Records provided:
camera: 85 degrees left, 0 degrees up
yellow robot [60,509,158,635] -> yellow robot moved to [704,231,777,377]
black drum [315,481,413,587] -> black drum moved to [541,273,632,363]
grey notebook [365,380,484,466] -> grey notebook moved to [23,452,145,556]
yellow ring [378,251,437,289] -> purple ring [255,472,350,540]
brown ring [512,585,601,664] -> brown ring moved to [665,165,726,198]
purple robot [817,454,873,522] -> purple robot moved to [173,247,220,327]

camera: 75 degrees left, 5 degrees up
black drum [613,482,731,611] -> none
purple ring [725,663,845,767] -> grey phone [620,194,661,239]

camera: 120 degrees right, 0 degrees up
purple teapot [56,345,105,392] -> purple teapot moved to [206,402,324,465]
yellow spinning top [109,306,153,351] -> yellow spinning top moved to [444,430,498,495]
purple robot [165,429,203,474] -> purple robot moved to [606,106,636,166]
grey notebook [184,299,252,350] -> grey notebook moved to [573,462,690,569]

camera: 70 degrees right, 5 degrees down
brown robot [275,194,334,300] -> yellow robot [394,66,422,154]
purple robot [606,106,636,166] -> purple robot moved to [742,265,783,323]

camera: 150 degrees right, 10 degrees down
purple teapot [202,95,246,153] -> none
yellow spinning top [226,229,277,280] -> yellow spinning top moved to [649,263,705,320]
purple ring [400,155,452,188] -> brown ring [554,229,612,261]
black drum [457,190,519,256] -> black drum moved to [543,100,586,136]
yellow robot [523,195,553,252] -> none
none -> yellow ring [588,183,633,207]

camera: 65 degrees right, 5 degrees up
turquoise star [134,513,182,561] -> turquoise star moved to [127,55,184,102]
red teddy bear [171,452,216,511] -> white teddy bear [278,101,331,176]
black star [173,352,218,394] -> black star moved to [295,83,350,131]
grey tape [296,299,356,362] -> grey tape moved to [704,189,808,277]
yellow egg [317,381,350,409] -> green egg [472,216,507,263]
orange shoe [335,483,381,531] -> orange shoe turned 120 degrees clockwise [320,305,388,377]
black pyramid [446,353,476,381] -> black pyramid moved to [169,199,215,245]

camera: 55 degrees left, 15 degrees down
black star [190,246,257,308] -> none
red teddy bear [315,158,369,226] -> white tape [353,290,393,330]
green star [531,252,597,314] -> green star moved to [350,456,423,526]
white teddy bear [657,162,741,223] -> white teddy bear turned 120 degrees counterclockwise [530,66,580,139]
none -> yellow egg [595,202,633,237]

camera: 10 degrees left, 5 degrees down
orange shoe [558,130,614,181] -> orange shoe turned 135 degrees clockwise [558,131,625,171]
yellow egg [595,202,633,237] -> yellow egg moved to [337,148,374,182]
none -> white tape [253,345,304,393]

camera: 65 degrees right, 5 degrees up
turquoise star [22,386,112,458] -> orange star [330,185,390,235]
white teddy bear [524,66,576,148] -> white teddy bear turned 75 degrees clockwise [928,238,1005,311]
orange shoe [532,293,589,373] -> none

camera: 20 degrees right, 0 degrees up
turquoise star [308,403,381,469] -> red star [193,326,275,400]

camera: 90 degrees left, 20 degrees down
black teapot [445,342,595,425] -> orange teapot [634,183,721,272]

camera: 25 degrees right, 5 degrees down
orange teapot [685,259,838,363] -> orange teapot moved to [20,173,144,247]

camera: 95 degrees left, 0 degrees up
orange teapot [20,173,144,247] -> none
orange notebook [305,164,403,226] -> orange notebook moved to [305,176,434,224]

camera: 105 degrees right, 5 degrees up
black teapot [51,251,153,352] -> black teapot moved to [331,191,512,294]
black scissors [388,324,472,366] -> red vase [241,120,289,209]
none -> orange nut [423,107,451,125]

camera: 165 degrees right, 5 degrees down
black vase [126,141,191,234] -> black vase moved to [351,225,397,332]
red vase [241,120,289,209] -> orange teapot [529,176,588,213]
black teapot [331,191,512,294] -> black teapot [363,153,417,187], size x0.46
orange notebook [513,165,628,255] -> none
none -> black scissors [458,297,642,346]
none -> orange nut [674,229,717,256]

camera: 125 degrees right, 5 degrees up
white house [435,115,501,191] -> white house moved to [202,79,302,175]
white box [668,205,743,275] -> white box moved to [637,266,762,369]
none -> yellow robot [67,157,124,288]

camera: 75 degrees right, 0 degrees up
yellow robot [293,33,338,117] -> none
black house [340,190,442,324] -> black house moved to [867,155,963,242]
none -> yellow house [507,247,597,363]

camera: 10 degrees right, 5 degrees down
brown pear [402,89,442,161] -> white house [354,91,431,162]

What is being asked:
Up to and including the line that contains "camera: 150 degrees right, 10 degrees down", restate each line of the material above word for word, beginning with its first line.

Result for this exercise:
camera: 85 degrees left, 0 degrees up
yellow robot [60,509,158,635] -> yellow robot moved to [704,231,777,377]
black drum [315,481,413,587] -> black drum moved to [541,273,632,363]
grey notebook [365,380,484,466] -> grey notebook moved to [23,452,145,556]
yellow ring [378,251,437,289] -> purple ring [255,472,350,540]
brown ring [512,585,601,664] -> brown ring moved to [665,165,726,198]
purple robot [817,454,873,522] -> purple robot moved to [173,247,220,327]

camera: 75 degrees left, 5 degrees up
black drum [613,482,731,611] -> none
purple ring [725,663,845,767] -> grey phone [620,194,661,239]

camera: 120 degrees right, 0 degrees up
purple teapot [56,345,105,392] -> purple teapot moved to [206,402,324,465]
yellow spinning top [109,306,153,351] -> yellow spinning top moved to [444,430,498,495]
purple robot [165,429,203,474] -> purple robot moved to [606,106,636,166]
grey notebook [184,299,252,350] -> grey notebook moved to [573,462,690,569]

camera: 70 degrees right, 5 degrees down
brown robot [275,194,334,300] -> yellow robot [394,66,422,154]
purple robot [606,106,636,166] -> purple robot moved to [742,265,783,323]

camera: 150 degrees right, 10 degrees down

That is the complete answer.